#### JOB ITEM
Where the listing below reaches the line containing "red 1x2 plate", start writing out lines exactly, and stop once the line containing "pink 1x2 slope" has been written.

#### MATERIAL FOR THE TASK

********

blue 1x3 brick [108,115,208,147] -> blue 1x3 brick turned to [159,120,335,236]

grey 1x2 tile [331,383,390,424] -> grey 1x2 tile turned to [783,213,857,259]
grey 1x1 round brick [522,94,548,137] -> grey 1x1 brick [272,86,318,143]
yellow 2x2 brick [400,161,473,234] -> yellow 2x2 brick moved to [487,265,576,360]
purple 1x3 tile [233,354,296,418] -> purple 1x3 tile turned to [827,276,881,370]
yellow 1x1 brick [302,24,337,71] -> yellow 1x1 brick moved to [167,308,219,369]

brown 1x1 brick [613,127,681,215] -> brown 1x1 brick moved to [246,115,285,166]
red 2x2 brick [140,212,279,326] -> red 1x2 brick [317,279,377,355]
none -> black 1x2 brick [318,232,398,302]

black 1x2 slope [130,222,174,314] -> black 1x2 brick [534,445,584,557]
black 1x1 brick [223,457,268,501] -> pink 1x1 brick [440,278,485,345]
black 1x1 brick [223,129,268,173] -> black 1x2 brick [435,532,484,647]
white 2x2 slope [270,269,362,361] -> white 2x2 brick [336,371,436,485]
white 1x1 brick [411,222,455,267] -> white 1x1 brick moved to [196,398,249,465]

********

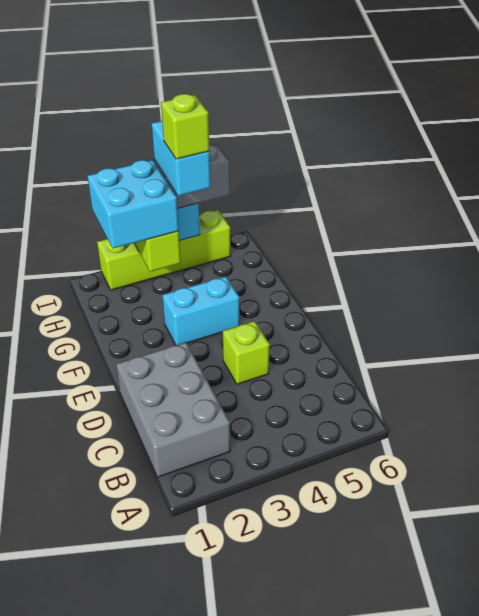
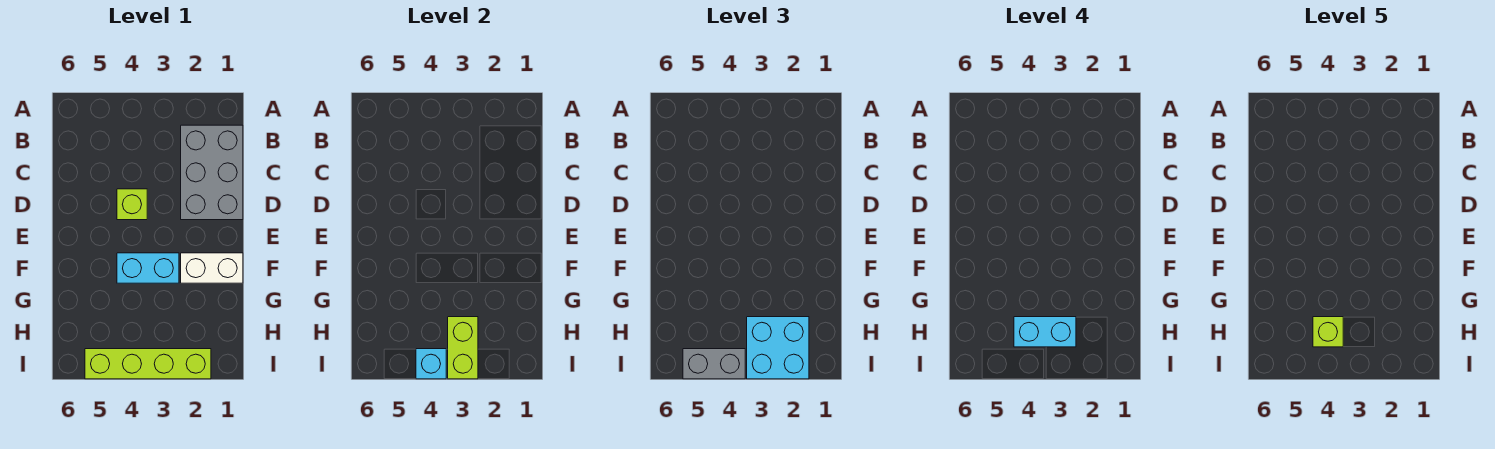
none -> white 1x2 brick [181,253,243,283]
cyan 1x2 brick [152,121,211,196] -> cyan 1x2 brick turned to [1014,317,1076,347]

********

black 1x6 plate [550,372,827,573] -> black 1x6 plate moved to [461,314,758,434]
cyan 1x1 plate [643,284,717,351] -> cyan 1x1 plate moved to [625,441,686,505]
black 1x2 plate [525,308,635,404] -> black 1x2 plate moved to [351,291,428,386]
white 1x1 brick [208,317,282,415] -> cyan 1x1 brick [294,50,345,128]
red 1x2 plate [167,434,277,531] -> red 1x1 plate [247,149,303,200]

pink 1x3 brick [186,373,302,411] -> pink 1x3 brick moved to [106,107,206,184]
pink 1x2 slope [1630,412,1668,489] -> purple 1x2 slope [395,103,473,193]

********

#### RESULT OF THIS EXERCISE
red 1x2 plate [167,434,277,531] -> red 1x1 plate [247,149,303,200]

pink 1x3 brick [186,373,302,411] -> pink 1x3 brick moved to [106,107,206,184]
pink 1x2 slope [1630,412,1668,489] -> purple 1x2 slope [395,103,473,193]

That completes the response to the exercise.